### Work order
Transcribe the data exactly, pictures excluded.

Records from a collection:
------------------------------------------------------------
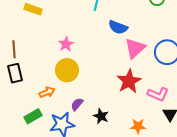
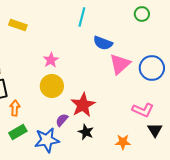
red star: (129, 81) -> (83, 105), moved
orange arrow: (47, 92) -> (15, 108), moved, turned -63

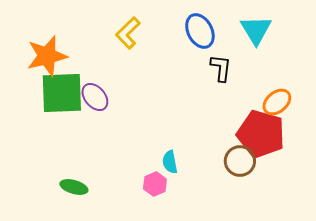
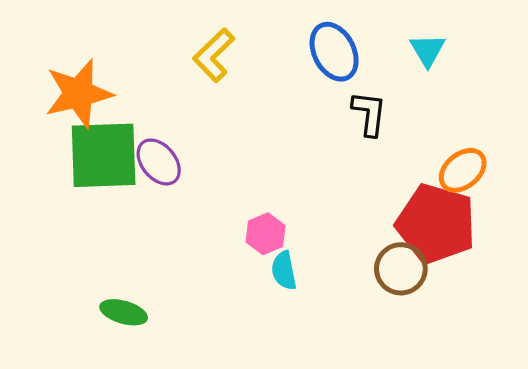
cyan triangle: (256, 30) -> (428, 50), size x0.7
pink hexagon: (155, 184) -> (266, 234), moved

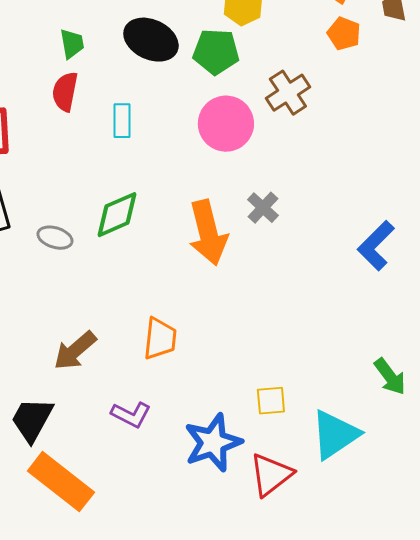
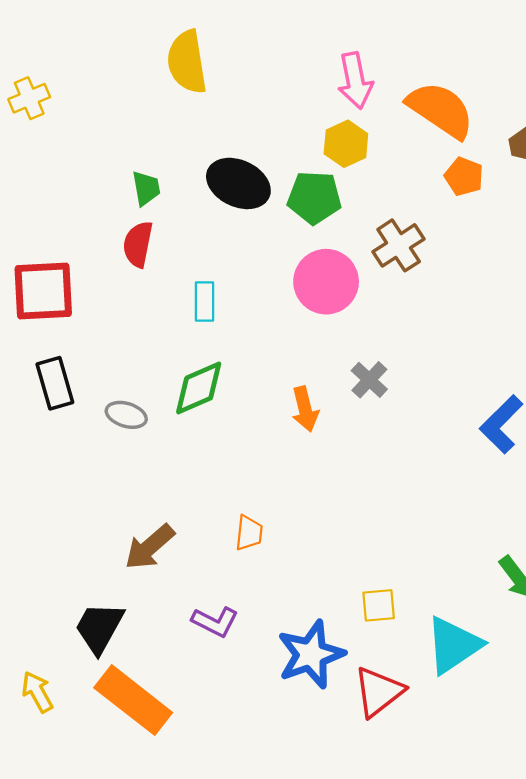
cyan rectangle: (122, 121) -> (205, 302), moved
orange arrow: (208, 233) -> (305, 409), size x0.6
orange trapezoid: (160, 339) -> (249, 533), size x0.7

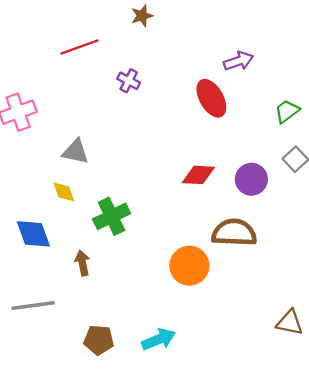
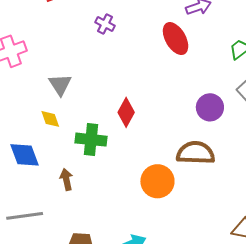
gray triangle: (76, 152) -> (60, 85), turned 45
red diamond: (198, 175) -> (126, 112), moved, turned -64
green cross: (112, 216) -> (91, 140), turned 32

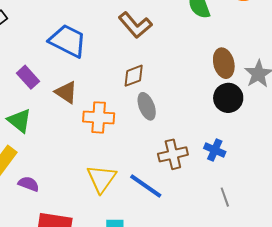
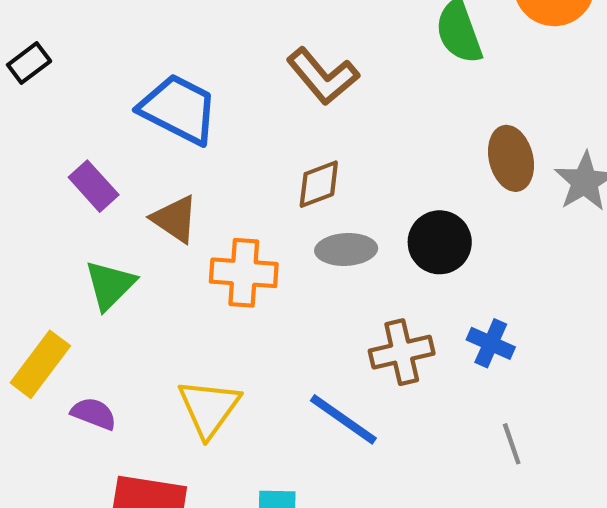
black circle: (228, 98) -> (440, 242), moved
gray ellipse: (147, 106) -> (346, 249), turned -72
green triangle: (19, 121) -> (110, 285), moved, turned 36
yellow triangle: (101, 179) -> (209, 408), moved

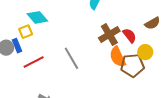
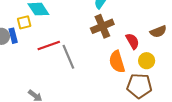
brown cross: (109, 34) -> (102, 26), moved
red line: (34, 62) -> (49, 45), moved
brown pentagon: (132, 65) -> (139, 86), moved

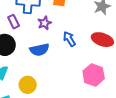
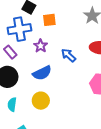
yellow circle: (28, 85) -> (41, 101), moved

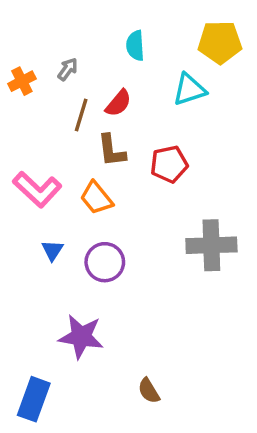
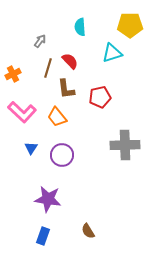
orange cross: (22, 81) -> (13, 74), moved
red semicircle: (118, 103) -> (70, 61), turned -84
blue rectangle: (34, 399) -> (43, 236), moved, size x0.7

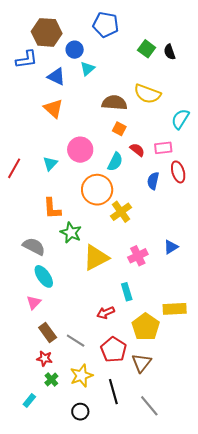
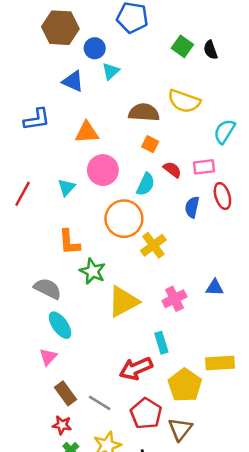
------------------------------------------------------------
### Response area
red star: (129, 81) -> (83, 105), moved
orange arrow: (47, 92) -> (15, 108), moved, turned -63

cyan triangle: (256, 30) -> (428, 50), size x0.7
pink hexagon: (155, 184) -> (266, 234), moved

cyan rectangle: (122, 121) -> (205, 302), moved
orange arrow: (208, 233) -> (305, 409), size x0.6
orange trapezoid: (160, 339) -> (249, 533), size x0.7

gray triangle: (76, 152) -> (60, 85), turned 45
red diamond: (198, 175) -> (126, 112), moved, turned -64
green cross: (112, 216) -> (91, 140), turned 32

black circle: (228, 98) -> (440, 242), moved
gray ellipse: (147, 106) -> (346, 249), turned -72
green triangle: (19, 121) -> (110, 285), moved, turned 36
yellow triangle: (101, 179) -> (209, 408), moved

brown cross: (109, 34) -> (102, 26), moved
red line: (34, 62) -> (49, 45), moved
brown pentagon: (132, 65) -> (139, 86), moved

yellow circle: (28, 85) -> (41, 101), moved

orange cross: (22, 81) -> (13, 74), moved
red semicircle: (118, 103) -> (70, 61), turned -84
blue rectangle: (34, 399) -> (43, 236), moved, size x0.7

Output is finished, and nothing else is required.